== Work to complete ==
Write out the records again, exactly, leaving none out.

== Source data ==
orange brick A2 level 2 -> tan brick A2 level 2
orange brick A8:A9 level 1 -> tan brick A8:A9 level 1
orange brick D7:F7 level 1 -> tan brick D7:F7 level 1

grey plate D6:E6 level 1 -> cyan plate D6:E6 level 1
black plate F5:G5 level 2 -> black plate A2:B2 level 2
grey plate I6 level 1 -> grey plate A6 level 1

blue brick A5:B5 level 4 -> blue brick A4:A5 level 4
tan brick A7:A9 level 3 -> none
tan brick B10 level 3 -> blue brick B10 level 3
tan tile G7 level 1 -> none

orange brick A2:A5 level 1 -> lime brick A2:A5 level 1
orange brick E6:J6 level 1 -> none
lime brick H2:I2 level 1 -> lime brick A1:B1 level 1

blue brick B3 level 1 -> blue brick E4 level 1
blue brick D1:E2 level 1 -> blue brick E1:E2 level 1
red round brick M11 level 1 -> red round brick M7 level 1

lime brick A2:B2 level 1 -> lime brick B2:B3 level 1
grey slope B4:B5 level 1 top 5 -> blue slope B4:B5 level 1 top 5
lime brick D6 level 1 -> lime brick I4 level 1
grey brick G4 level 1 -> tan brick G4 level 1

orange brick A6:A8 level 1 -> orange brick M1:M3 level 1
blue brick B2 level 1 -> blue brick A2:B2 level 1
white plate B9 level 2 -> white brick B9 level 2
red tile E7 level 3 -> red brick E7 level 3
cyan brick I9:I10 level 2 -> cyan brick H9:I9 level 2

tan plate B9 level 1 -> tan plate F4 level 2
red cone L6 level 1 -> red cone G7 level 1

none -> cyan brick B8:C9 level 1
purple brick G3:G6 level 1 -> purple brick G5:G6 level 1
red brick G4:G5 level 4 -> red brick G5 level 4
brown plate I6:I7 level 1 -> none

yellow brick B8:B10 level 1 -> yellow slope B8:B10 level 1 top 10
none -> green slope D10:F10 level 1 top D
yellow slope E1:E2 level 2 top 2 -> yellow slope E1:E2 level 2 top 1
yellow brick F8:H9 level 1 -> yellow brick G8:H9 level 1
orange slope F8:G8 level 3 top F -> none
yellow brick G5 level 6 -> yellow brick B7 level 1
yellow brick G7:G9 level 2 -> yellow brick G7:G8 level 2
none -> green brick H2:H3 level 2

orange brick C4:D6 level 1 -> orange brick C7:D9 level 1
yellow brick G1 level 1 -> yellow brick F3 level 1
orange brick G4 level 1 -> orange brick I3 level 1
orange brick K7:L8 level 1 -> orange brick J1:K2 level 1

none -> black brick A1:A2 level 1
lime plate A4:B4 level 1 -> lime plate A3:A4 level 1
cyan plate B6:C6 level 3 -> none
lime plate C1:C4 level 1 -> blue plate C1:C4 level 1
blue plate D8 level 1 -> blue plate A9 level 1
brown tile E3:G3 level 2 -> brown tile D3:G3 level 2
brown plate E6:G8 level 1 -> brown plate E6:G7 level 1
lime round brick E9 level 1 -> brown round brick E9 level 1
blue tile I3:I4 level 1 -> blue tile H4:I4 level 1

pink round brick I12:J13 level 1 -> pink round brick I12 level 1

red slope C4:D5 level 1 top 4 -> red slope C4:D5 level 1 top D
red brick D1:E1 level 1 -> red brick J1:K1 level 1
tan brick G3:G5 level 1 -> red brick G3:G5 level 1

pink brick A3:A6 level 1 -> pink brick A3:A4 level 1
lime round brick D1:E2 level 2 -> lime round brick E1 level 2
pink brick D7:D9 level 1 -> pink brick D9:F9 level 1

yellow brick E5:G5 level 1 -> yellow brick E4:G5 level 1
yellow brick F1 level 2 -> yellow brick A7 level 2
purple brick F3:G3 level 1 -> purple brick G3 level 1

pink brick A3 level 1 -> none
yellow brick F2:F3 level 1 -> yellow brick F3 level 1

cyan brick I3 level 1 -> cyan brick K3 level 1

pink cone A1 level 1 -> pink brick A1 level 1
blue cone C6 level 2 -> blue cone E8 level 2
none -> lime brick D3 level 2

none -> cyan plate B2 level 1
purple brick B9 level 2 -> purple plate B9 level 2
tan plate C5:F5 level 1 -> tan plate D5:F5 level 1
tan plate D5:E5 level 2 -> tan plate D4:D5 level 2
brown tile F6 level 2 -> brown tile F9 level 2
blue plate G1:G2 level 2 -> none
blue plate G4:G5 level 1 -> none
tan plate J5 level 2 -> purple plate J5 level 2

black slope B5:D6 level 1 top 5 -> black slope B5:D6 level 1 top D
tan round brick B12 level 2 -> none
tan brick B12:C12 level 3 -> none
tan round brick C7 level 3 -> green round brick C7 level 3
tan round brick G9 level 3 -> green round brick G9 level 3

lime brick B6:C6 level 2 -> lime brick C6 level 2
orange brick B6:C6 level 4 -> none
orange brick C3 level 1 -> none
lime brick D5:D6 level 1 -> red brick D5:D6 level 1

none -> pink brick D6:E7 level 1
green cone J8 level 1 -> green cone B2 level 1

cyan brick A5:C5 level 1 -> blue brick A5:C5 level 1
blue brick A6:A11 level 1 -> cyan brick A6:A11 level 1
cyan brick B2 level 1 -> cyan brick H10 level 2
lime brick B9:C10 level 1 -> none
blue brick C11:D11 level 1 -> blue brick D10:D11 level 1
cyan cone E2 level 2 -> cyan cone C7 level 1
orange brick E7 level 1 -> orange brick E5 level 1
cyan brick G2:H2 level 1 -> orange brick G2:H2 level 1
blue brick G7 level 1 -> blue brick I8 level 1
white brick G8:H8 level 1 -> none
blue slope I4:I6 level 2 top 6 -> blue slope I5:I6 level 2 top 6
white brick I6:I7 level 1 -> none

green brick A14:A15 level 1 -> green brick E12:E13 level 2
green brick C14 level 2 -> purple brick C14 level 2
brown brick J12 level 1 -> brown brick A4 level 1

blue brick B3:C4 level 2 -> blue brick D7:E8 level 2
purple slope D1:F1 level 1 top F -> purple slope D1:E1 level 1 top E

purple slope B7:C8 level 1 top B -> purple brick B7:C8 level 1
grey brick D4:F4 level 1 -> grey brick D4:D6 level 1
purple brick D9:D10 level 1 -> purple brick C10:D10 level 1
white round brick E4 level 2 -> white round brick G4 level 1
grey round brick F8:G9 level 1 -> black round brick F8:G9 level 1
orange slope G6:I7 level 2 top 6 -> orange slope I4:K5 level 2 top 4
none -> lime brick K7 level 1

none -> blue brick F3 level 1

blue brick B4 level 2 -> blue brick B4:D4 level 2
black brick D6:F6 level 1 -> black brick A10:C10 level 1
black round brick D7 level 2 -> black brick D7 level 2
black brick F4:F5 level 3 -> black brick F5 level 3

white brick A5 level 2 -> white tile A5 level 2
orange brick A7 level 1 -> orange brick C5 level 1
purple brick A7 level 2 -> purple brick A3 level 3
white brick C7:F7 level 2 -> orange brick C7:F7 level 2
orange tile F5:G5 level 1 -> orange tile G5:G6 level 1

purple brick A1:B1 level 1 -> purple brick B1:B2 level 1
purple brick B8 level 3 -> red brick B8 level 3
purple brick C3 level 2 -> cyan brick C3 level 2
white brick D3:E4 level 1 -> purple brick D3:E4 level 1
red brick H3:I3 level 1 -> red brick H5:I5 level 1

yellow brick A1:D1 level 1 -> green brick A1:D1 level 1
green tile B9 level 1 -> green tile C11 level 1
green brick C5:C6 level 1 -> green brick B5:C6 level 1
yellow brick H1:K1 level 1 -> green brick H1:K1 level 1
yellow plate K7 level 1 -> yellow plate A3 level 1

== Written solution ==
orange brick A2 level 2 -> tan brick A2 level 2
orange brick A8:A9 level 1 -> tan brick A8:A9 level 1
orange brick D7:F7 level 1 -> tan brick D7:F7 level 1

grey plate D6:E6 level 1 -> cyan plate D6:E6 level 1
black plate F5:G5 level 2 -> black plate A2:B2 level 2
grey plate I6 level 1 -> grey plate A6 level 1

blue brick A5:B5 level 4 -> blue brick A4:A5 level 4
tan brick A7:A9 level 3 -> none
tan brick B10 level 3 -> blue brick B10 level 3
tan tile G7 level 1 -> none

orange brick A2:A5 level 1 -> lime brick A2:A5 level 1
orange brick E6:J6 level 1 -> none
lime brick H2:I2 level 1 -> lime brick A1:B1 level 1

blue brick B3 level 1 -> blue brick E4 level 1
blue brick D1:E2 level 1 -> blue brick E1:E2 level 1
red round brick M11 level 1 -> red round brick M7 level 1

lime brick A2:B2 level 1 -> lime brick B2:B3 level 1
grey slope B4:B5 level 1 top 5 -> blue slope B4:B5 level 1 top 5
lime brick D6 level 1 -> lime brick I4 level 1
grey brick G4 level 1 -> tan brick G4 level 1

orange brick A6:A8 level 1 -> orange brick M1:M3 level 1
blue brick B2 level 1 -> blue brick A2:B2 level 1
white plate B9 level 2 -> white brick B9 level 2
red tile E7 level 3 -> red brick E7 level 3
cyan brick I9:I10 level 2 -> cyan brick H9:I9 level 2

tan plate B9 level 1 -> tan plate F4 level 2
red cone L6 level 1 -> red cone G7 level 1

none -> cyan brick B8:C9 level 1
purple brick G3:G6 level 1 -> purple brick G5:G6 level 1
red brick G4:G5 level 4 -> red brick G5 level 4
brown plate I6:I7 level 1 -> none

yellow brick B8:B10 level 1 -> yellow slope B8:B10 level 1 top 10
none -> green slope D10:F10 level 1 top D
yellow slope E1:E2 level 2 top 2 -> yellow slope E1:E2 level 2 top 1
yellow brick F8:H9 level 1 -> yellow brick G8:H9 level 1
orange slope F8:G8 level 3 top F -> none
yellow brick G5 level 6 -> yellow brick B7 level 1
yellow brick G7:G9 level 2 -> yellow brick G7:G8 level 2
none -> green brick H2:H3 level 2

orange brick C4:D6 level 1 -> orange brick C7:D9 level 1
yellow brick G1 level 1 -> yellow brick F3 level 1
orange brick G4 level 1 -> orange brick I3 level 1
orange brick K7:L8 level 1 -> orange brick J1:K2 level 1

none -> black brick A1:A2 level 1
lime plate A4:B4 level 1 -> lime plate A3:A4 level 1
cyan plate B6:C6 level 3 -> none
lime plate C1:C4 level 1 -> blue plate C1:C4 level 1
blue plate D8 level 1 -> blue plate A9 level 1
brown tile E3:G3 level 2 -> brown tile D3:G3 level 2
brown plate E6:G8 level 1 -> brown plate E6:G7 level 1
lime round brick E9 level 1 -> brown round brick E9 level 1
blue tile I3:I4 level 1 -> blue tile H4:I4 level 1

pink round brick I12:J13 level 1 -> pink round brick I12 level 1

red slope C4:D5 level 1 top 4 -> red slope C4:D5 level 1 top D
red brick D1:E1 level 1 -> red brick J1:K1 level 1
tan brick G3:G5 level 1 -> red brick G3:G5 level 1

pink brick A3:A6 level 1 -> pink brick A3:A4 level 1
lime round brick D1:E2 level 2 -> lime round brick E1 level 2
pink brick D7:D9 level 1 -> pink brick D9:F9 level 1

yellow brick E5:G5 level 1 -> yellow brick E4:G5 level 1
yellow brick F1 level 2 -> yellow brick A7 level 2
purple brick F3:G3 level 1 -> purple brick G3 level 1

pink brick A3 level 1 -> none
yellow brick F2:F3 level 1 -> yellow brick F3 level 1

cyan brick I3 level 1 -> cyan brick K3 level 1

pink cone A1 level 1 -> pink brick A1 level 1
blue cone C6 level 2 -> blue cone E8 level 2
none -> lime brick D3 level 2

none -> cyan plate B2 level 1
purple brick B9 level 2 -> purple plate B9 level 2
tan plate C5:F5 level 1 -> tan plate D5:F5 level 1
tan plate D5:E5 level 2 -> tan plate D4:D5 level 2
brown tile F6 level 2 -> brown tile F9 level 2
blue plate G1:G2 level 2 -> none
blue plate G4:G5 level 1 -> none
tan plate J5 level 2 -> purple plate J5 level 2

black slope B5:D6 level 1 top 5 -> black slope B5:D6 level 1 top D
tan round brick B12 level 2 -> none
tan brick B12:C12 level 3 -> none
tan round brick C7 level 3 -> green round brick C7 level 3
tan round brick G9 level 3 -> green round brick G9 level 3

lime brick B6:C6 level 2 -> lime brick C6 level 2
orange brick B6:C6 level 4 -> none
orange brick C3 level 1 -> none
lime brick D5:D6 level 1 -> red brick D5:D6 level 1

none -> pink brick D6:E7 level 1
green cone J8 level 1 -> green cone B2 level 1

cyan brick A5:C5 level 1 -> blue brick A5:C5 level 1
blue brick A6:A11 level 1 -> cyan brick A6:A11 level 1
cyan brick B2 level 1 -> cyan brick H10 level 2
lime brick B9:C10 level 1 -> none
blue brick C11:D11 level 1 -> blue brick D10:D11 level 1
cyan cone E2 level 2 -> cyan cone C7 level 1
orange brick E7 level 1 -> orange brick E5 level 1
cyan brick G2:H2 level 1 -> orange brick G2:H2 level 1
blue brick G7 level 1 -> blue brick I8 level 1
white brick G8:H8 level 1 -> none
blue slope I4:I6 level 2 top 6 -> blue slope I5:I6 level 2 top 6
white brick I6:I7 level 1 -> none

green brick A14:A15 level 1 -> green brick E12:E13 level 2
green brick C14 level 2 -> purple brick C14 level 2
brown brick J12 level 1 -> brown brick A4 level 1

blue brick B3:C4 level 2 -> blue brick D7:E8 level 2
purple slope D1:F1 level 1 top F -> purple slope D1:E1 level 1 top E

purple slope B7:C8 level 1 top B -> purple brick B7:C8 level 1
grey brick D4:F4 level 1 -> grey brick D4:D6 level 1
purple brick D9:D10 level 1 -> purple brick C10:D10 level 1
white round brick E4 level 2 -> white round brick G4 level 1
grey round brick F8:G9 level 1 -> black round brick F8:G9 level 1
orange slope G6:I7 level 2 top 6 -> orange slope I4:K5 level 2 top 4
none -> lime brick K7 level 1

none -> blue brick F3 level 1

blue brick B4 level 2 -> blue brick B4:D4 level 2
black brick D6:F6 level 1 -> black brick A10:C10 level 1
black round brick D7 level 2 -> black brick D7 level 2
black brick F4:F5 level 3 -> black brick F5 level 3

white brick A5 level 2 -> white tile A5 level 2
orange brick A7 level 1 -> orange brick C5 level 1
purple brick A7 level 2 -> purple brick A3 level 3
white brick C7:F7 level 2 -> orange brick C7:F7 level 2
orange tile F5:G5 level 1 -> orange tile G5:G6 level 1

purple brick A1:B1 level 1 -> purple brick B1:B2 level 1
purple brick B8 level 3 -> red brick B8 level 3
purple brick C3 level 2 -> cyan brick C3 level 2
white brick D3:E4 level 1 -> purple brick D3:E4 level 1
red brick H3:I3 level 1 -> red brick H5:I5 level 1

yellow brick A1:D1 level 1 -> green brick A1:D1 level 1
green tile B9 level 1 -> green tile C11 level 1
green brick C5:C6 level 1 -> green brick B5:C6 level 1
yellow brick H1:K1 level 1 -> green brick H1:K1 level 1
yellow plate K7 level 1 -> yellow plate A3 level 1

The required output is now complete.